§ Information supplied
= = =

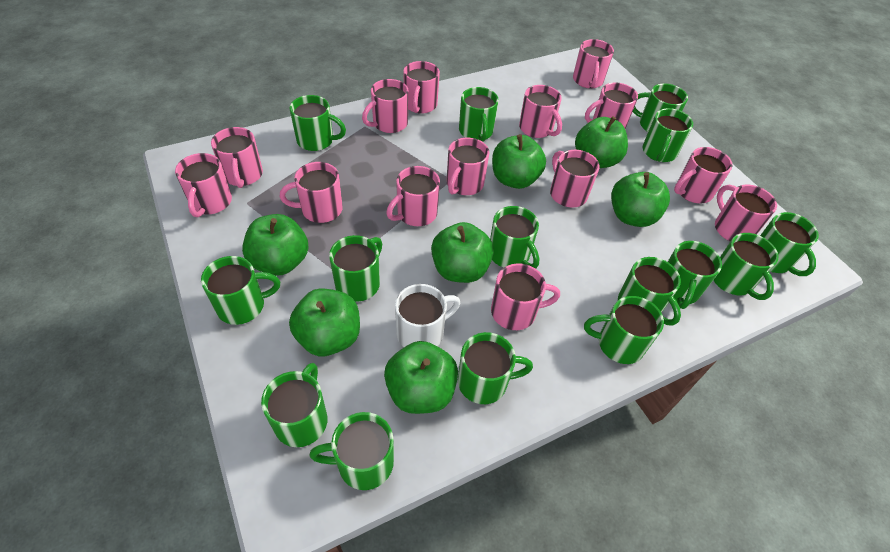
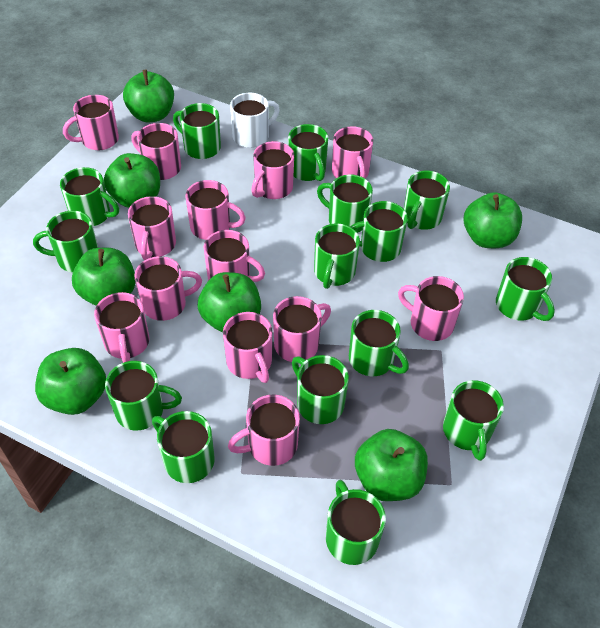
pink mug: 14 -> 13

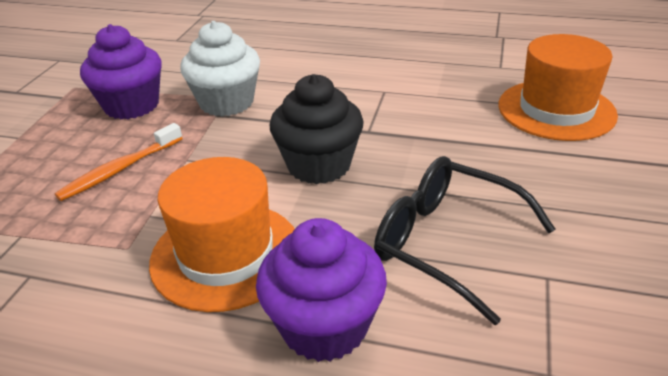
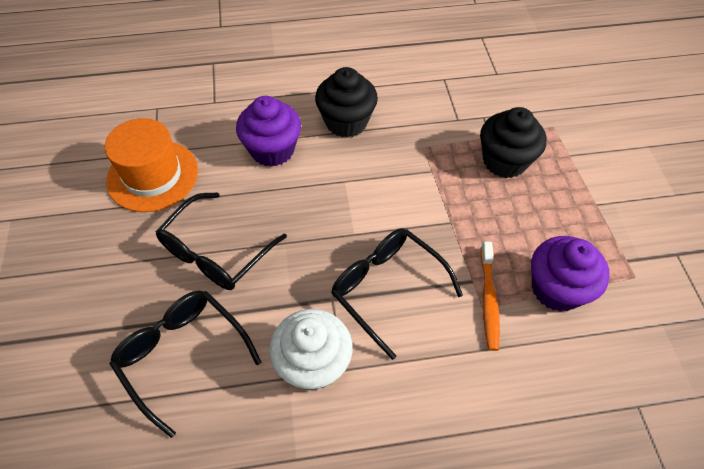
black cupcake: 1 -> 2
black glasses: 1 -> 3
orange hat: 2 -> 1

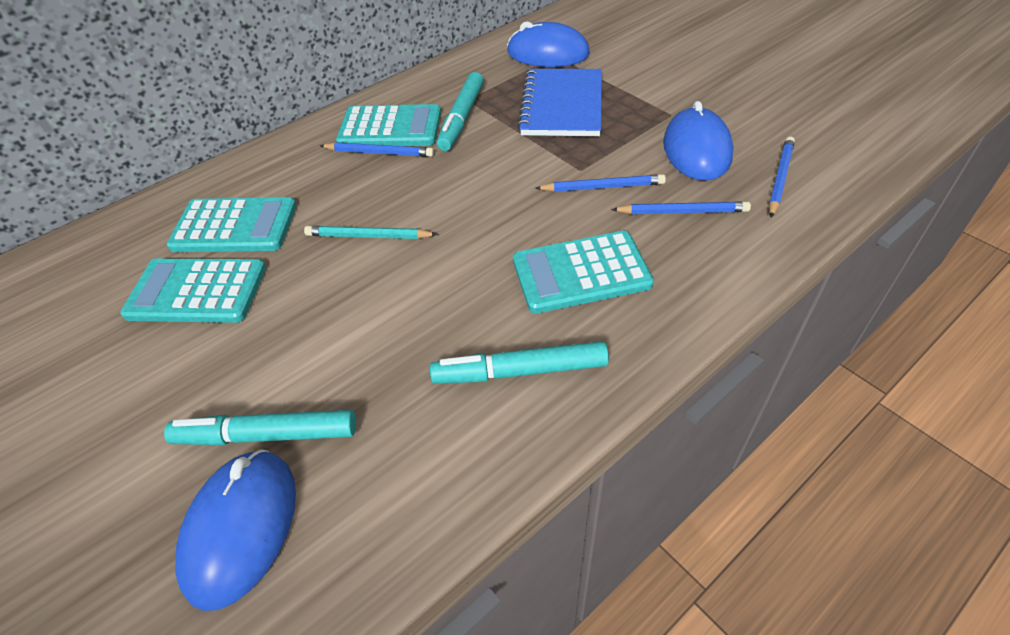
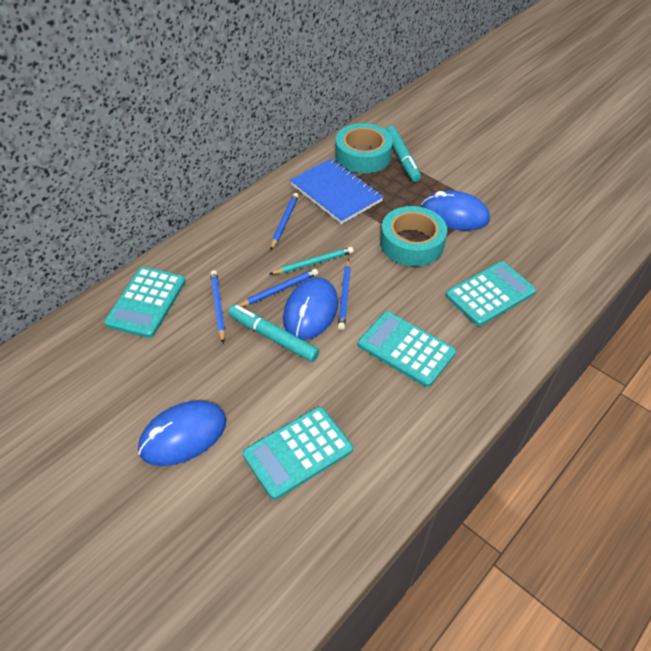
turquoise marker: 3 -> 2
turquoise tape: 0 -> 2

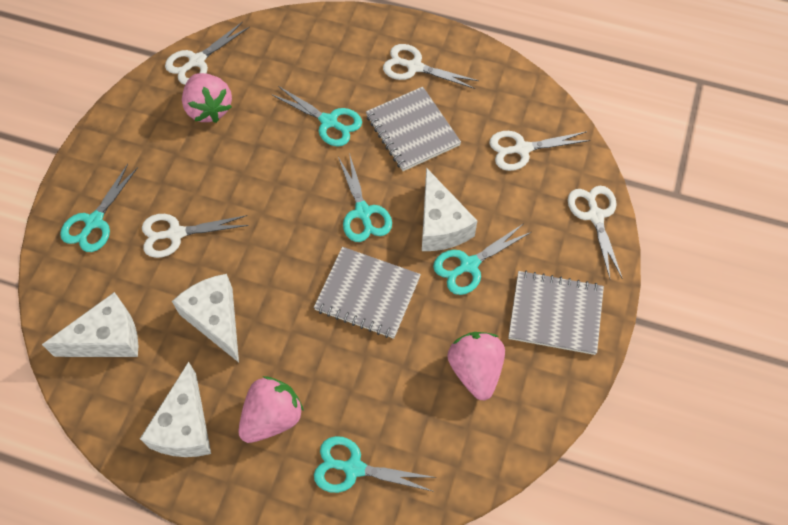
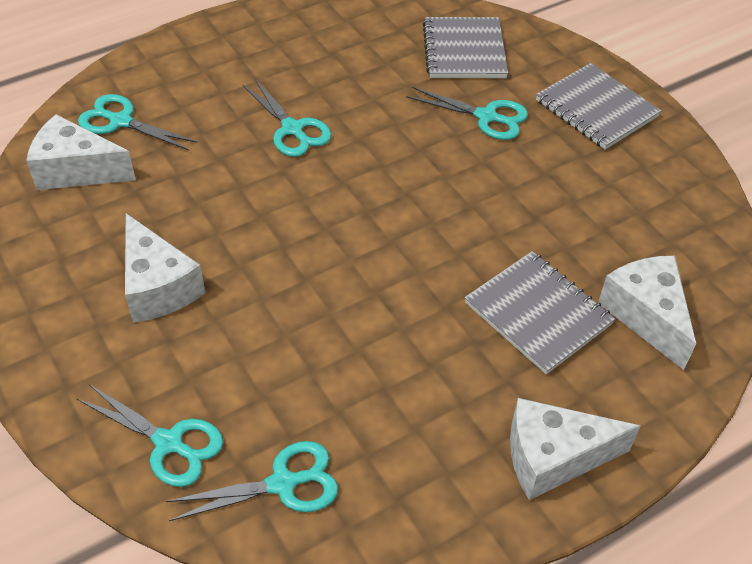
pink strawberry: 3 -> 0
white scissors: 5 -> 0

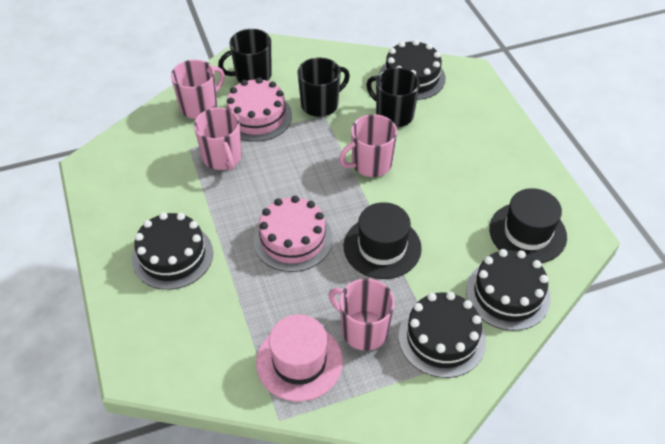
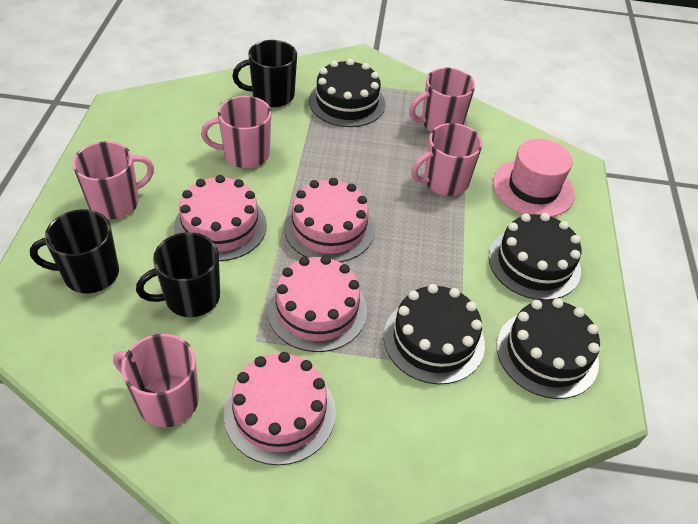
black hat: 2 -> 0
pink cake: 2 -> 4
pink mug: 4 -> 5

= = =

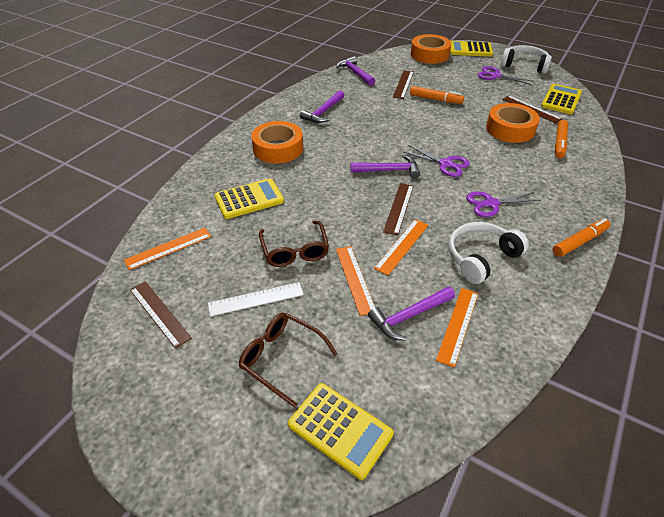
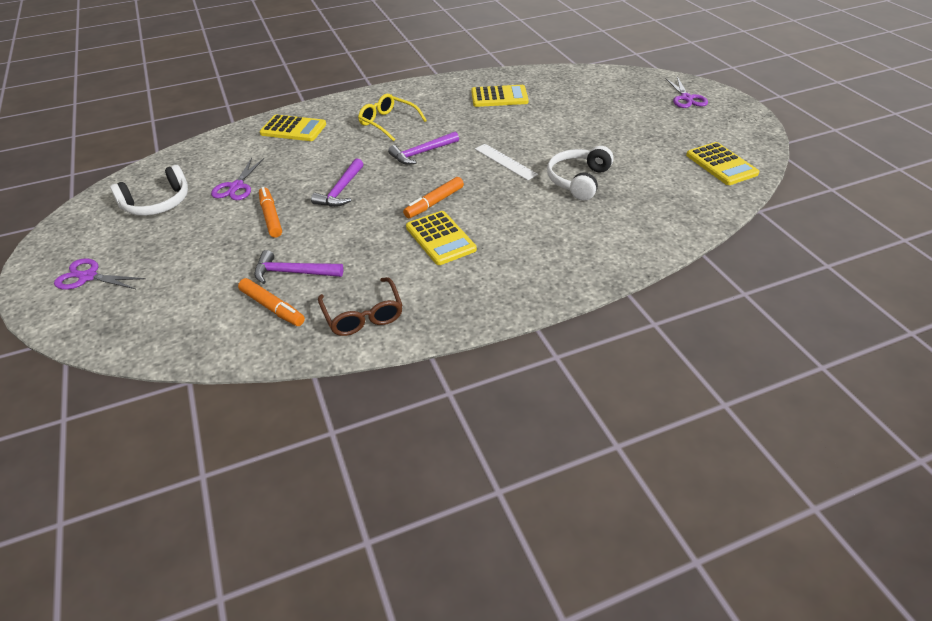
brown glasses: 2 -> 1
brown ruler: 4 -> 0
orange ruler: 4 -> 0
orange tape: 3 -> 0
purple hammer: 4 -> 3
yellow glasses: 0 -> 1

= = =

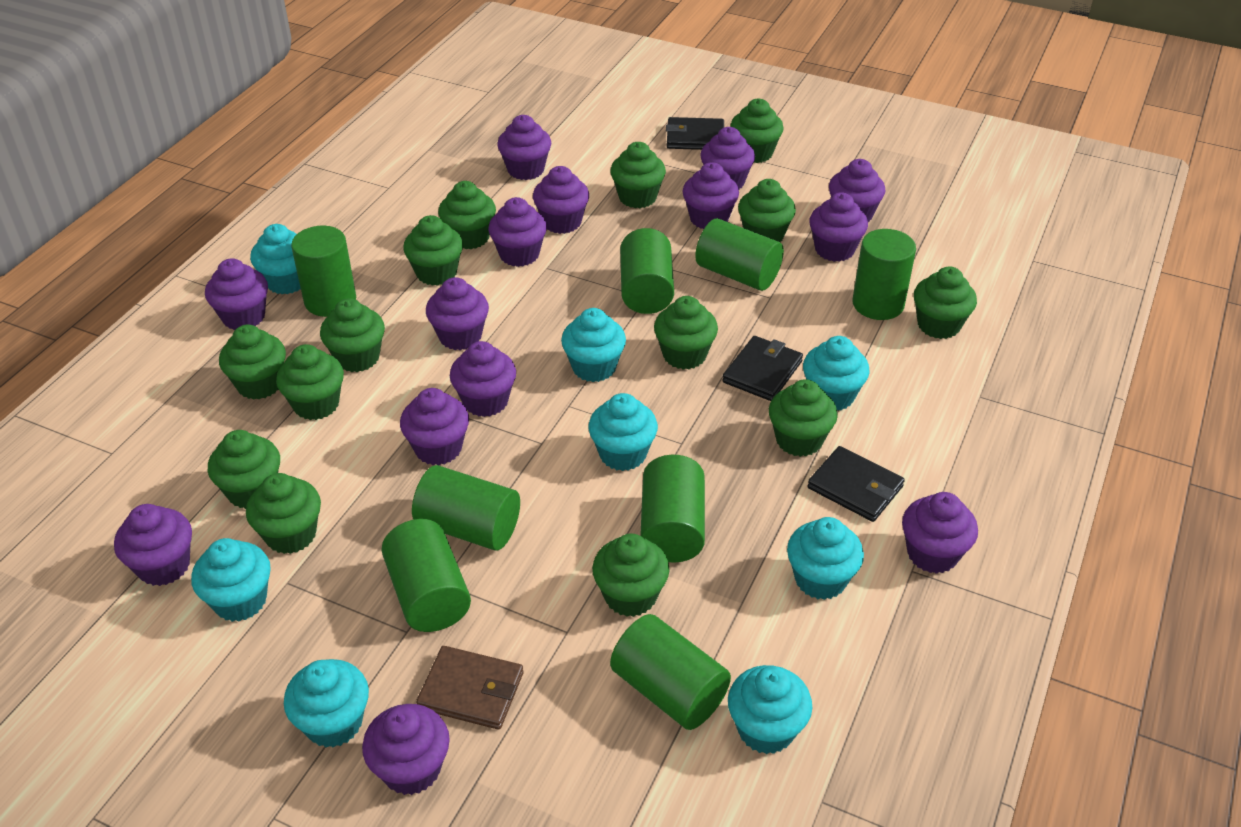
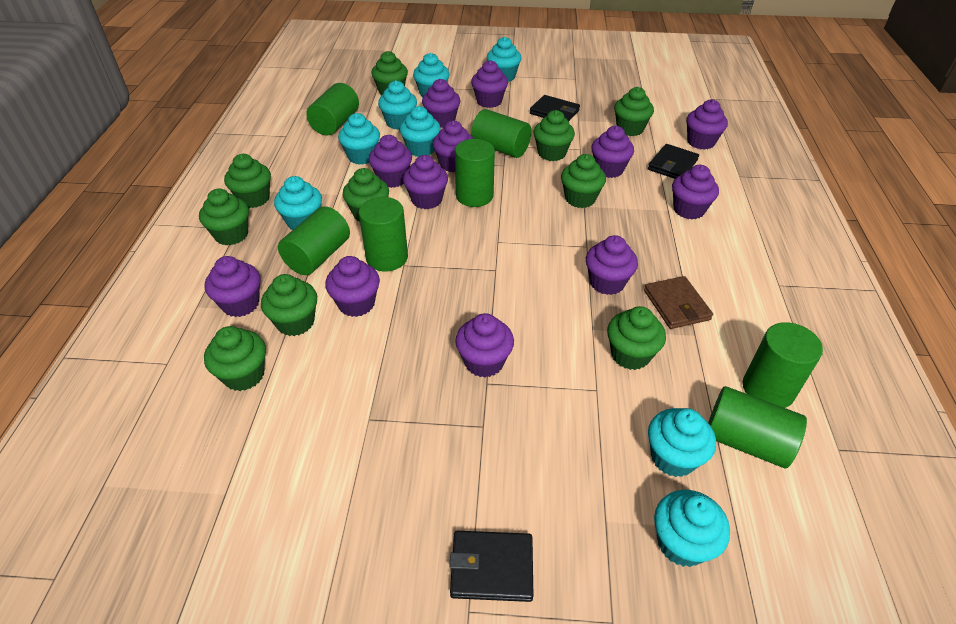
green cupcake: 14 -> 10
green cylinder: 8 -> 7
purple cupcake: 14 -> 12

= = =

§ Exercise goal
Above this task is a listing with pictures in it. Retype only the lines from the one containing "pink mug: 14 -> 13" through the one containing "pink mug: 4 -> 5", both included, and not the pictures.

§ Written solution
pink mug: 14 -> 13

black cupcake: 1 -> 2
black glasses: 1 -> 3
orange hat: 2 -> 1

turquoise marker: 3 -> 2
turquoise tape: 0 -> 2

pink strawberry: 3 -> 0
white scissors: 5 -> 0

black hat: 2 -> 0
pink cake: 2 -> 4
pink mug: 4 -> 5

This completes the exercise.